HOW TO COMPLETE THIS TASK
Nothing outside the range below should be printed. Output exactly the lines from the line with "blue soap dispenser: 7 -> 5" to the line with "pink cube: 5 -> 4", both included.

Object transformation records

BEGIN

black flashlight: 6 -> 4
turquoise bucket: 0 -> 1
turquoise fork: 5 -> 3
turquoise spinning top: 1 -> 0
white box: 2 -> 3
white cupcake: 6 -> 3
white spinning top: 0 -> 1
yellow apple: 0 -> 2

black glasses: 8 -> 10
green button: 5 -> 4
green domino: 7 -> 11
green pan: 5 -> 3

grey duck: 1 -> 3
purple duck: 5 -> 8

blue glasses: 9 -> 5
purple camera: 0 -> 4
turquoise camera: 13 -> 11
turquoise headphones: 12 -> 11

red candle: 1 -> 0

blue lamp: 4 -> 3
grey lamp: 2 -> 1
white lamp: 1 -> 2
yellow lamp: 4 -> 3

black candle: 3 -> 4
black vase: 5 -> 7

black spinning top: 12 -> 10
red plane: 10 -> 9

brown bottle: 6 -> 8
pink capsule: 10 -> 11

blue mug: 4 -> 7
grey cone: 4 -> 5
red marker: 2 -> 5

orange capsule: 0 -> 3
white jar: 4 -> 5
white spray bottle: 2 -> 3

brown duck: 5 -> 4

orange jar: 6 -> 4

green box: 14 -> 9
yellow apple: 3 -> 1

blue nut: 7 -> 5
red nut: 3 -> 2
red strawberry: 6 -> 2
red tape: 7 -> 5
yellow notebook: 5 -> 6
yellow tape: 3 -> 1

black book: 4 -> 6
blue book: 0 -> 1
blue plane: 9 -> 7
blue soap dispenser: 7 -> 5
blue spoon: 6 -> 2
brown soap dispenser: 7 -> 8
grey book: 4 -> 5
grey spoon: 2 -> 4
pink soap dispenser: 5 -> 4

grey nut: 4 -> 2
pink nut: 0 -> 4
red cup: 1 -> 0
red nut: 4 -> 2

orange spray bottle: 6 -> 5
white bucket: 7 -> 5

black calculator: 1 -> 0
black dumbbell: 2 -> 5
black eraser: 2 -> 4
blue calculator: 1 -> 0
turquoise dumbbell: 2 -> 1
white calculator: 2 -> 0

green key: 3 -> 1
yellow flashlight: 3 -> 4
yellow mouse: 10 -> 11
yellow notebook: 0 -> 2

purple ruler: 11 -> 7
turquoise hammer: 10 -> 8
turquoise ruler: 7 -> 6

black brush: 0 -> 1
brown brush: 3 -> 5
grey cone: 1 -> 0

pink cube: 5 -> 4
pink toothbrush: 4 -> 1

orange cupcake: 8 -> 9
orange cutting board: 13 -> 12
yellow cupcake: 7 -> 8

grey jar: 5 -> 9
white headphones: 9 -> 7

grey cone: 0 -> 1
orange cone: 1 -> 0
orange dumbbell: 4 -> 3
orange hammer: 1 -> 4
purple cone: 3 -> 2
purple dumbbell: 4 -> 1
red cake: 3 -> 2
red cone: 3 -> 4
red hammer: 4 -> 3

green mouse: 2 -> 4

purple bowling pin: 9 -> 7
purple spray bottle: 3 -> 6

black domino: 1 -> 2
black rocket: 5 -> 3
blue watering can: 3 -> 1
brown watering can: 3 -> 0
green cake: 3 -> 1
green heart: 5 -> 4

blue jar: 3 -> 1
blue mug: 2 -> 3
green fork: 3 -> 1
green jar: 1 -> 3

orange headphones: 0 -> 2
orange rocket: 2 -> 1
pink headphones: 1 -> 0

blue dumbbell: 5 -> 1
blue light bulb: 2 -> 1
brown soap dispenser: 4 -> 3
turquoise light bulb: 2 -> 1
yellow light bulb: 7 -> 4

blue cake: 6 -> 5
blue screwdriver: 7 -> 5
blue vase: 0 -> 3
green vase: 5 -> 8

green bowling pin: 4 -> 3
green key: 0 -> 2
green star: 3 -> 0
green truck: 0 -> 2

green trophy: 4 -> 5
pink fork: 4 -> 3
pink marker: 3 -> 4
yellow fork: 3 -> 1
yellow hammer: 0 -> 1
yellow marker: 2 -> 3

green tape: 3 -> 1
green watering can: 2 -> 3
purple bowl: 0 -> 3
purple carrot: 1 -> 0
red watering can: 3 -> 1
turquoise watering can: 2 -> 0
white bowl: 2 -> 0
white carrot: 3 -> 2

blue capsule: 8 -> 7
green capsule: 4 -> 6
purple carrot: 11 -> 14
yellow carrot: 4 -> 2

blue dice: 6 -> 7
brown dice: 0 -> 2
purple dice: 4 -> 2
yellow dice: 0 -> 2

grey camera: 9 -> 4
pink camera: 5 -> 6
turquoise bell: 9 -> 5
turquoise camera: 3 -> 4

END

REPLY
blue soap dispenser: 7 -> 5
blue spoon: 6 -> 2
brown soap dispenser: 7 -> 8
grey book: 4 -> 5
grey spoon: 2 -> 4
pink soap dispenser: 5 -> 4

grey nut: 4 -> 2
pink nut: 0 -> 4
red cup: 1 -> 0
red nut: 4 -> 2

orange spray bottle: 6 -> 5
white bucket: 7 -> 5

black calculator: 1 -> 0
black dumbbell: 2 -> 5
black eraser: 2 -> 4
blue calculator: 1 -> 0
turquoise dumbbell: 2 -> 1
white calculator: 2 -> 0

green key: 3 -> 1
yellow flashlight: 3 -> 4
yellow mouse: 10 -> 11
yellow notebook: 0 -> 2

purple ruler: 11 -> 7
turquoise hammer: 10 -> 8
turquoise ruler: 7 -> 6

black brush: 0 -> 1
brown brush: 3 -> 5
grey cone: 1 -> 0

pink cube: 5 -> 4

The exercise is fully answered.